(SUPPLIED RECORDS Opens)

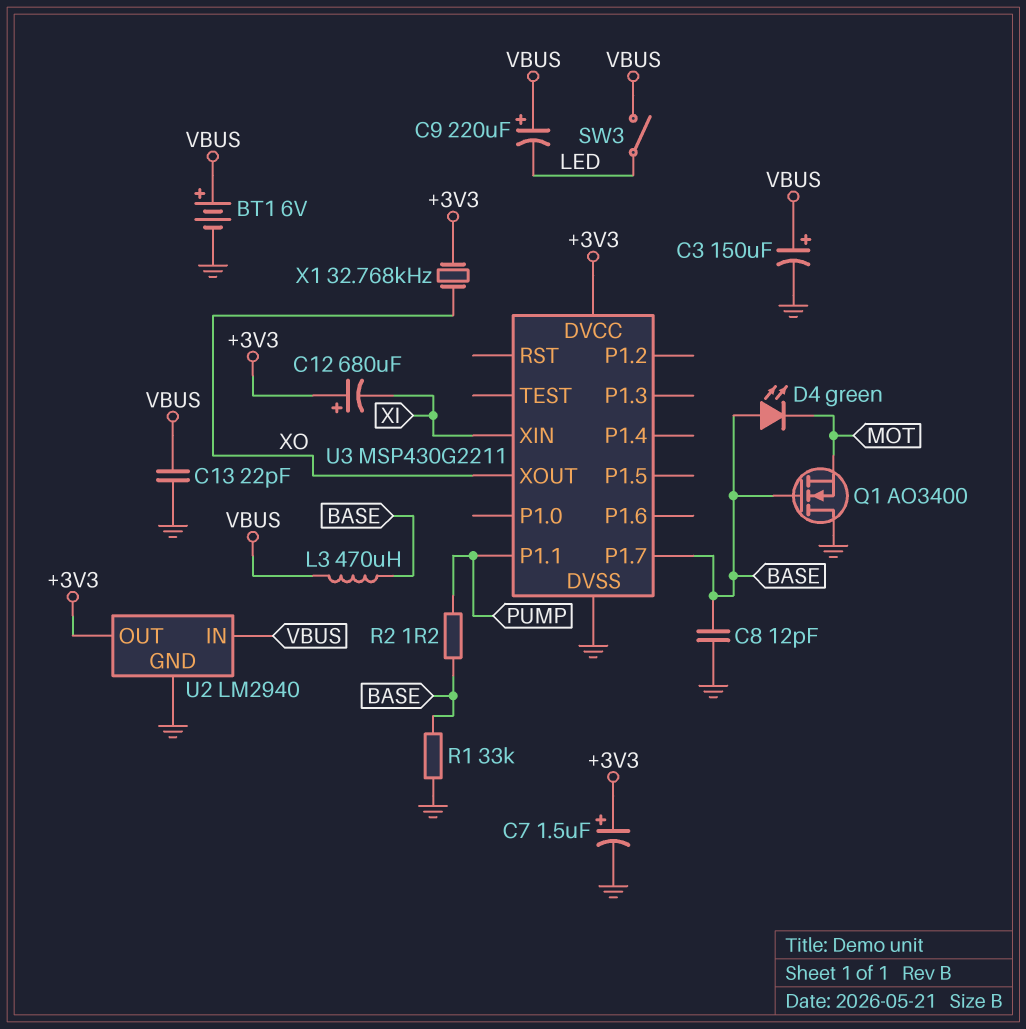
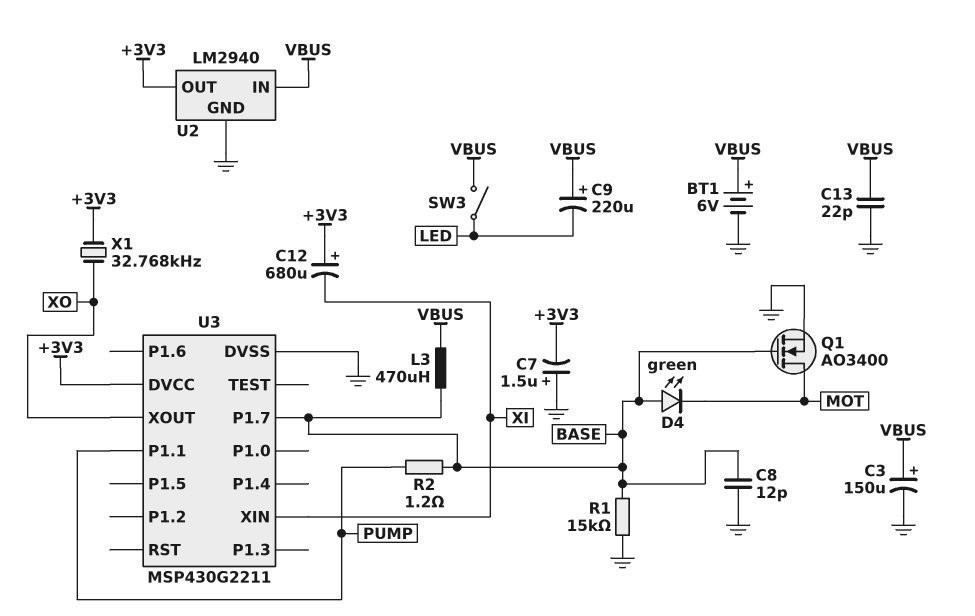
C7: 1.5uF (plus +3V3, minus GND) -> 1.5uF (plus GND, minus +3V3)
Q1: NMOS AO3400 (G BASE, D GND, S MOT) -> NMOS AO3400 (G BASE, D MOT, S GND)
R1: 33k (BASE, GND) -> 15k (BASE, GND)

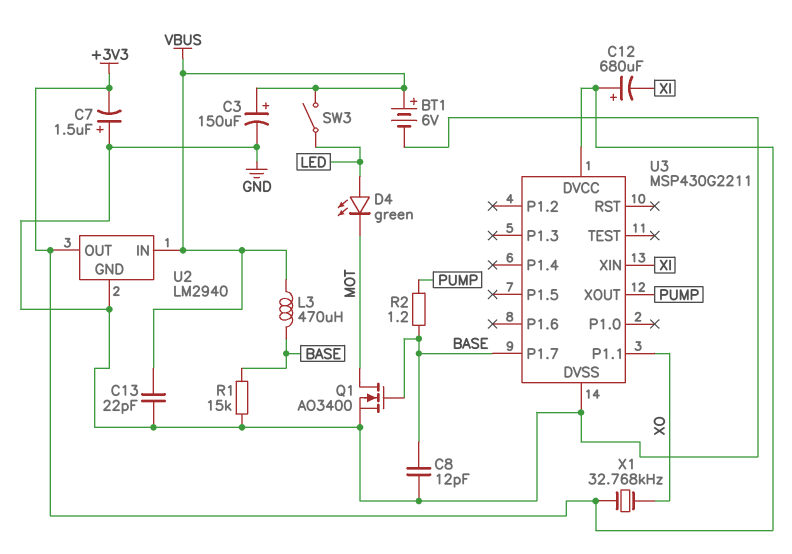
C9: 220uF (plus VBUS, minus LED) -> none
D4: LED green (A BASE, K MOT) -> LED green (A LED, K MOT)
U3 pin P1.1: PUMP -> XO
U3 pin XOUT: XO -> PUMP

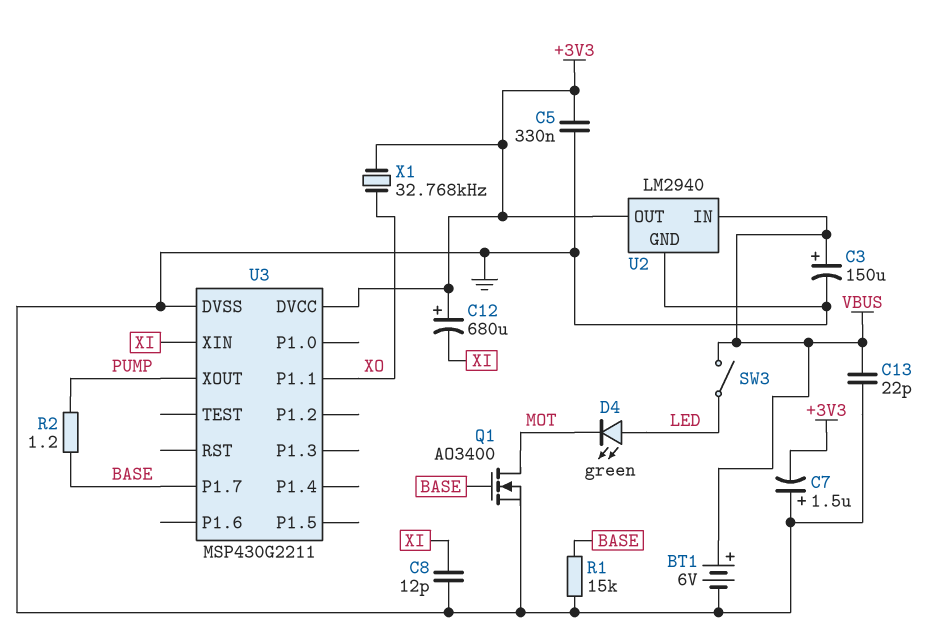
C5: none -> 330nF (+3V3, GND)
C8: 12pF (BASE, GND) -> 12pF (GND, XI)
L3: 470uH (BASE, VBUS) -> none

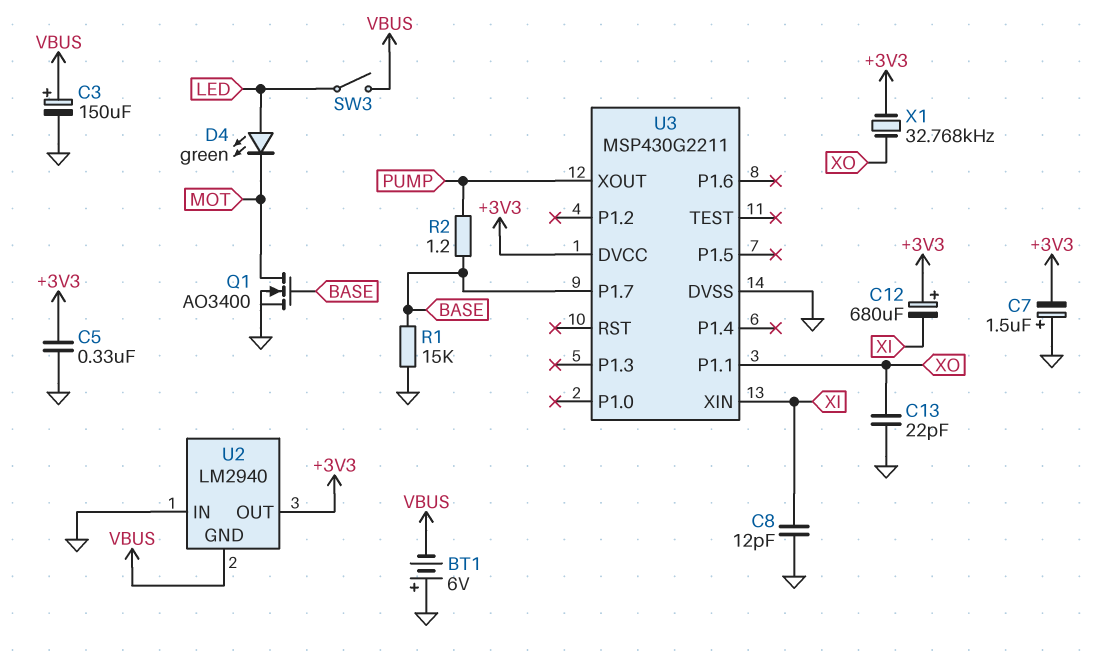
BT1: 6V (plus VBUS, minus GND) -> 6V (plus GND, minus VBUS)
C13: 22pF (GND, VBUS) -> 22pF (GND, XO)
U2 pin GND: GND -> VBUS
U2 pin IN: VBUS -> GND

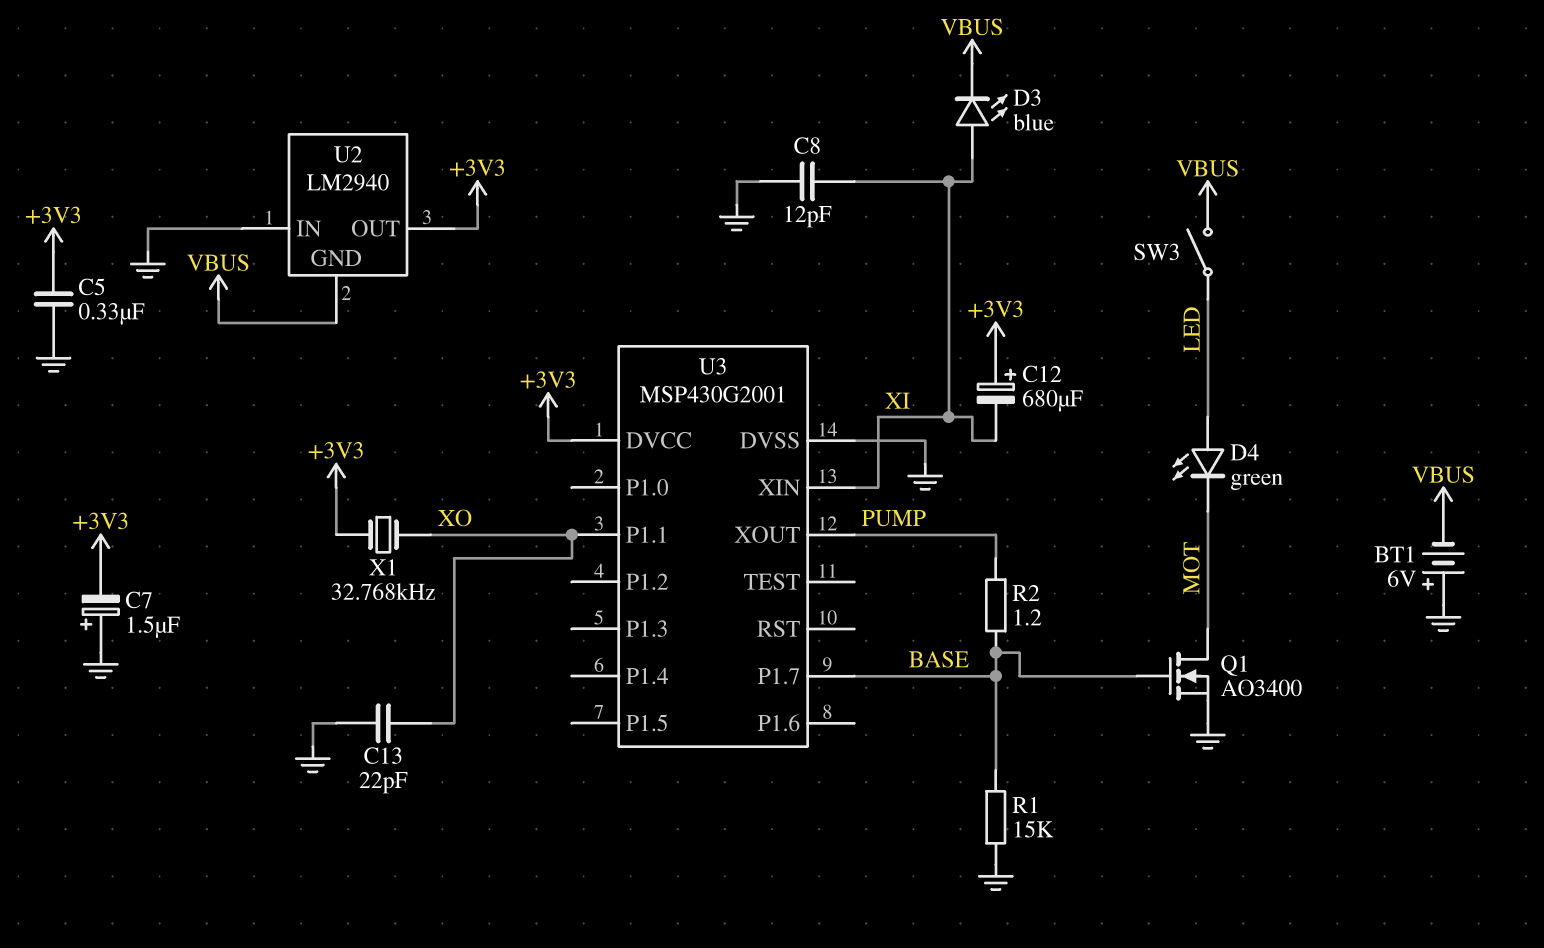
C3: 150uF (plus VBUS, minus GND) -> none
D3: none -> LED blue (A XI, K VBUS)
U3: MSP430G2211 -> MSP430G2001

(SUPPLIED RECORDS Closes)

> WORK INSTRUCTIONS:
Would you print all the entries again exactly, minus any pictures?

> WRITTEN SOLUTION:
C7: 1.5uF (plus +3V3, minus GND) -> 1.5uF (plus GND, minus +3V3)
Q1: NMOS AO3400 (G BASE, D GND, S MOT) -> NMOS AO3400 (G BASE, D MOT, S GND)
R1: 33k (BASE, GND) -> 15k (BASE, GND)

C9: 220uF (plus VBUS, minus LED) -> none
D4: LED green (A BASE, K MOT) -> LED green (A LED, K MOT)
U3 pin P1.1: PUMP -> XO
U3 pin XOUT: XO -> PUMP

C5: none -> 330nF (+3V3, GND)
C8: 12pF (BASE, GND) -> 12pF (GND, XI)
L3: 470uH (BASE, VBUS) -> none

BT1: 6V (plus VBUS, minus GND) -> 6V (plus GND, minus VBUS)
C13: 22pF (GND, VBUS) -> 22pF (GND, XO)
U2 pin GND: GND -> VBUS
U2 pin IN: VBUS -> GND

C3: 150uF (plus VBUS, minus GND) -> none
D3: none -> LED blue (A XI, K VBUS)
U3: MSP430G2211 -> MSP430G2001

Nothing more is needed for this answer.